Dataset excerpts
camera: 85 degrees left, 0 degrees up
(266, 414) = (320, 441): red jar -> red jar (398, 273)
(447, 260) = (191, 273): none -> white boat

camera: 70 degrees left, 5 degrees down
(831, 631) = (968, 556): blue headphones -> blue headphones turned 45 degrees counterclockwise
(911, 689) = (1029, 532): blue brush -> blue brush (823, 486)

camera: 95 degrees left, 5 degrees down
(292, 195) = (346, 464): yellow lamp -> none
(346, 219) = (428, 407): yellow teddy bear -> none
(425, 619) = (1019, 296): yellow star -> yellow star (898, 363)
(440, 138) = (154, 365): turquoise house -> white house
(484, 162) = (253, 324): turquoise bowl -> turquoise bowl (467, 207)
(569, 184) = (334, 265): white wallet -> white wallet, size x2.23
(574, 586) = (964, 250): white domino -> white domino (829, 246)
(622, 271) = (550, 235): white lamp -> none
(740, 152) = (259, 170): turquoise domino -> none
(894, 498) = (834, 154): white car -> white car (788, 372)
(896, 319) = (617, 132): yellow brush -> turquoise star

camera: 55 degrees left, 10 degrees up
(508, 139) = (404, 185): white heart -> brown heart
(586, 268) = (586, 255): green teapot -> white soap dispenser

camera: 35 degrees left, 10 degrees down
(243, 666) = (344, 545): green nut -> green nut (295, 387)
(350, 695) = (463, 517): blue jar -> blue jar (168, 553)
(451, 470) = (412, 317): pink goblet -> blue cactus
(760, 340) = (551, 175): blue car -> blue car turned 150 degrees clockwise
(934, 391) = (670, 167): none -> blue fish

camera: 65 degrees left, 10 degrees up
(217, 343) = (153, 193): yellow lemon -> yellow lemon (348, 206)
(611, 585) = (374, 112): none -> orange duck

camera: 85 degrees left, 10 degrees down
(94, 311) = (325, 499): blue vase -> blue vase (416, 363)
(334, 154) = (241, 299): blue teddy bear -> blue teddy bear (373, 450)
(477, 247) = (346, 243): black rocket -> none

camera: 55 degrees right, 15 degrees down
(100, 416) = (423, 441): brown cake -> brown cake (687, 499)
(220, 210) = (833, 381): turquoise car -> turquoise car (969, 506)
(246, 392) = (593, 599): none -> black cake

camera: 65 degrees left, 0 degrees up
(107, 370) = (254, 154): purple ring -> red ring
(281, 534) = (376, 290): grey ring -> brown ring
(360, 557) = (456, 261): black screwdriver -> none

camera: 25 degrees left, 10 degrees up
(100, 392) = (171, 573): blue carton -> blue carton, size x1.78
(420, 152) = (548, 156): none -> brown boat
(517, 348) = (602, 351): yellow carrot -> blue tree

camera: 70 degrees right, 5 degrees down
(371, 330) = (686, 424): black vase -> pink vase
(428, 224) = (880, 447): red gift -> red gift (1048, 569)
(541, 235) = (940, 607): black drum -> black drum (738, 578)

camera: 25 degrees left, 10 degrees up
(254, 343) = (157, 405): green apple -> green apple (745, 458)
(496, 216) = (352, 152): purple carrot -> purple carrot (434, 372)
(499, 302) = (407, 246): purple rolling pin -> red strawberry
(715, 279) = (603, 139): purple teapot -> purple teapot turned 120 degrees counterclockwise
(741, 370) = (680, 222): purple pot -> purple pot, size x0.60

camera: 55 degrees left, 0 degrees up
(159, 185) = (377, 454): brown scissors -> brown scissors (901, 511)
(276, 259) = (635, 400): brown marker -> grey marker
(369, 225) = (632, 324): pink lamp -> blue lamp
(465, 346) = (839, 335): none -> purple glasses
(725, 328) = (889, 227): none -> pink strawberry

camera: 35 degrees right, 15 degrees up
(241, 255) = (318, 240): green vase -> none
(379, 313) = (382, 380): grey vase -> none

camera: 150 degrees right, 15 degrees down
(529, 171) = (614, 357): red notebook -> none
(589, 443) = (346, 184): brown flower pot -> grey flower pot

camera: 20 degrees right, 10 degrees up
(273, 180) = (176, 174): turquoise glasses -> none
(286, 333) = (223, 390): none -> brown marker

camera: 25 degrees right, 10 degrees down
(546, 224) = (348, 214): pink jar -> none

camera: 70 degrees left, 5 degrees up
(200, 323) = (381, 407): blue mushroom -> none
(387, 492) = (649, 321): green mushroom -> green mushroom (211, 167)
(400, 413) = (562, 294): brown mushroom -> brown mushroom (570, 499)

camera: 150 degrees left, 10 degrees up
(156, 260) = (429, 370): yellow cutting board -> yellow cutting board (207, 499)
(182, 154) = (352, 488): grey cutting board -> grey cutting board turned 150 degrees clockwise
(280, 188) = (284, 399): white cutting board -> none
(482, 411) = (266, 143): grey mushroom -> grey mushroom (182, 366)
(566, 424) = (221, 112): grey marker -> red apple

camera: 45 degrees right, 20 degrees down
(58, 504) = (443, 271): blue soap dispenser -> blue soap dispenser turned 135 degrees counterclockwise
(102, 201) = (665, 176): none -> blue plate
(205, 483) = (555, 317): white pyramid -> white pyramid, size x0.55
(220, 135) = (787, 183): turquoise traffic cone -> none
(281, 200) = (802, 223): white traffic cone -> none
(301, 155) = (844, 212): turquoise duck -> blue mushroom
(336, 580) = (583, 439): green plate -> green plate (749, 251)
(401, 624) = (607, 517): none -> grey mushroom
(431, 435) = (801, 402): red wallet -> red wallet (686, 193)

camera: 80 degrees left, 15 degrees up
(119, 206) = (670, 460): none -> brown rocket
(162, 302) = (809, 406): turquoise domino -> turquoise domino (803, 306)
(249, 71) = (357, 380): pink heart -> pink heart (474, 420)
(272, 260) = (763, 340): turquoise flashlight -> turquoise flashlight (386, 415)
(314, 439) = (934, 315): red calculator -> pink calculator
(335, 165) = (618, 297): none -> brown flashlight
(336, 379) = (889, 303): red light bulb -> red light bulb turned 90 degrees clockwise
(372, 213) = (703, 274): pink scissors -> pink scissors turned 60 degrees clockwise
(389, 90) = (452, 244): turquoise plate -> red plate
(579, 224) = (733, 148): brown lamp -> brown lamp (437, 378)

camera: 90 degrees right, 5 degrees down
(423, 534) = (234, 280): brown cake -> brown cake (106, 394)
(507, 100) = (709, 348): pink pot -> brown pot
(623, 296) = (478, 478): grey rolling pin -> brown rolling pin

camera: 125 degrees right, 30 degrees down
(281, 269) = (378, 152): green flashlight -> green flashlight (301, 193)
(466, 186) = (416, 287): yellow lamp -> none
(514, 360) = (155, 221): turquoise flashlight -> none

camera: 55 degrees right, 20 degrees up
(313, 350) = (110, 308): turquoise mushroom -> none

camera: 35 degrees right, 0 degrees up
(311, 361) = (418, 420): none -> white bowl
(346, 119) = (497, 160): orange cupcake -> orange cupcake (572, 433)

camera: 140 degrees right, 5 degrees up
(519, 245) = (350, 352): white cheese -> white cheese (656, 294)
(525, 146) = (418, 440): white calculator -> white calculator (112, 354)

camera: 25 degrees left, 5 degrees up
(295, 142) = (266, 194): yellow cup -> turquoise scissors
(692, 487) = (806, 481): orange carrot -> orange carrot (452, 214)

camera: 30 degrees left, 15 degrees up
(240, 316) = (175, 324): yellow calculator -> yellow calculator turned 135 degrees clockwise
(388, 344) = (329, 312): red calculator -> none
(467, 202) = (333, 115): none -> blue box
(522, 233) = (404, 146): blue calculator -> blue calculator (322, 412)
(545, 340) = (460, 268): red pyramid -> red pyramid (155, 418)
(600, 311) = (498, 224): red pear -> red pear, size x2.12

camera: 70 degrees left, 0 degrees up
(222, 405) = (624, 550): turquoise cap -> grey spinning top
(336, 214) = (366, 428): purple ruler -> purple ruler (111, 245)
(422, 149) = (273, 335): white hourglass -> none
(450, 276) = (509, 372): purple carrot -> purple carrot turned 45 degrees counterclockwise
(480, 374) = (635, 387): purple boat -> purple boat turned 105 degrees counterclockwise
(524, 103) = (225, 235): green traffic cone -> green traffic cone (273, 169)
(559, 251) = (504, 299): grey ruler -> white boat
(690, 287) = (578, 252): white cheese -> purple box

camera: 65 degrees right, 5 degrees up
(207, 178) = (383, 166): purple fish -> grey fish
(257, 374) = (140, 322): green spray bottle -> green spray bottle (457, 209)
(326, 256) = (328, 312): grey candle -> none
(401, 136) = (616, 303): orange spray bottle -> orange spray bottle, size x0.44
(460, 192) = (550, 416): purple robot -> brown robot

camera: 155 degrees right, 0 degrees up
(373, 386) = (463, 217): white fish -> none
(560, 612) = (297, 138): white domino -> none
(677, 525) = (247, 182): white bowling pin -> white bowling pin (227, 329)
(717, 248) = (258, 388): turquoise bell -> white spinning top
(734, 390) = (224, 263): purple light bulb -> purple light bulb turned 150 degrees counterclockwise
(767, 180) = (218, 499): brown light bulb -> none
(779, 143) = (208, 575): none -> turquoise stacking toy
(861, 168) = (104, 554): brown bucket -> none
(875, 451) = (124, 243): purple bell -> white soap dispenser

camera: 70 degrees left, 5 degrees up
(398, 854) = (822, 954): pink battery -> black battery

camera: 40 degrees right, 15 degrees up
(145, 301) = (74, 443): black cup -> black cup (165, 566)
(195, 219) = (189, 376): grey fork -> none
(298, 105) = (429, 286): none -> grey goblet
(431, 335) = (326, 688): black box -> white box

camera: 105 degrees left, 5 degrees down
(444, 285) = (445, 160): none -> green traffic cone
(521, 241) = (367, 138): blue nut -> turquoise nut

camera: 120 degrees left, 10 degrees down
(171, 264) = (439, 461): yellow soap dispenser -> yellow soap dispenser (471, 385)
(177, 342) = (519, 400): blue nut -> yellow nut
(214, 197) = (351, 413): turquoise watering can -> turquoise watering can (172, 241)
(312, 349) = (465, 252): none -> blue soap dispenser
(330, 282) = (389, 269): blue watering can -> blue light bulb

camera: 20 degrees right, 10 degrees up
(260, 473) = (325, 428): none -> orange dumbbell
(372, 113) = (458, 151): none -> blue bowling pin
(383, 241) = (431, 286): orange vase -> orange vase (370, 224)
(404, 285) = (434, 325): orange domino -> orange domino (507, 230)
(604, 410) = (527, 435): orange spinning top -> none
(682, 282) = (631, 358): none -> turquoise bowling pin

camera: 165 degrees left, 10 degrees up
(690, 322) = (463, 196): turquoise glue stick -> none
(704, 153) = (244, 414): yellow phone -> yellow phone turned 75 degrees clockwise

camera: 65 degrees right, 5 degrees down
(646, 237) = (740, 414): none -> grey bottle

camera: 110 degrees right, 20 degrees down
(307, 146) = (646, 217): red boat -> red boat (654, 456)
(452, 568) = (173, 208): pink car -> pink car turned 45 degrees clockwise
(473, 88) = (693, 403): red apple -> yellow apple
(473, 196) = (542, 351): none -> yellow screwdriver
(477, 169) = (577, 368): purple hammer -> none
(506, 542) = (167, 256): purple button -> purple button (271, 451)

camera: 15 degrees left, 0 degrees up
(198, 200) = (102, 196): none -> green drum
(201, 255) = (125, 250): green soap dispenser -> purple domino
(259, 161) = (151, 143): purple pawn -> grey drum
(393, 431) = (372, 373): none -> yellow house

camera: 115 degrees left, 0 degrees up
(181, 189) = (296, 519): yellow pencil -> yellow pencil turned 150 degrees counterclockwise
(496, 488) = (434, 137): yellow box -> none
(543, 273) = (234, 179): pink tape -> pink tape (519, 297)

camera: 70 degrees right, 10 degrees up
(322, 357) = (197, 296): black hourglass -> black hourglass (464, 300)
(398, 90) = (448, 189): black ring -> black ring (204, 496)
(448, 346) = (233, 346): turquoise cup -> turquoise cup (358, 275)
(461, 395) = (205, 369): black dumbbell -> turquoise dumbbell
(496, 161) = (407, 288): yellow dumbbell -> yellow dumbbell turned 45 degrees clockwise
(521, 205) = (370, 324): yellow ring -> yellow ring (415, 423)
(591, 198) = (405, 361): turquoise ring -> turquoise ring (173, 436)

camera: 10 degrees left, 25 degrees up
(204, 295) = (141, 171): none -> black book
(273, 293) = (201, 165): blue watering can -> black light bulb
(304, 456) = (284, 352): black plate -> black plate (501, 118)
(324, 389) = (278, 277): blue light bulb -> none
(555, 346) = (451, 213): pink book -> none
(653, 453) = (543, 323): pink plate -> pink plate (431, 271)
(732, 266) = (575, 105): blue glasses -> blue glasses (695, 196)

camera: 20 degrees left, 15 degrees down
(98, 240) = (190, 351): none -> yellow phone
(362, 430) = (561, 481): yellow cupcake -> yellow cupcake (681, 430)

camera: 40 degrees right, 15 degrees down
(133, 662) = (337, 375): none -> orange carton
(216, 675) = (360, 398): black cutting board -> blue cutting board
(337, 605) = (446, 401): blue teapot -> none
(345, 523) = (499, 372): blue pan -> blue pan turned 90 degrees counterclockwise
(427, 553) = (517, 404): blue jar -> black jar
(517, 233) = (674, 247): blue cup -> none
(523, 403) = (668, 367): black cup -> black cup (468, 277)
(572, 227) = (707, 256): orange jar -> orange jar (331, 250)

| WHAT YOU NEED TO DO |
Search the entries above for the word "screwdriver" and copy each line where it appears.

| RESPONSE TO THE EXERCISE |
(360, 557) = (456, 261): black screwdriver -> none
(473, 196) = (542, 351): none -> yellow screwdriver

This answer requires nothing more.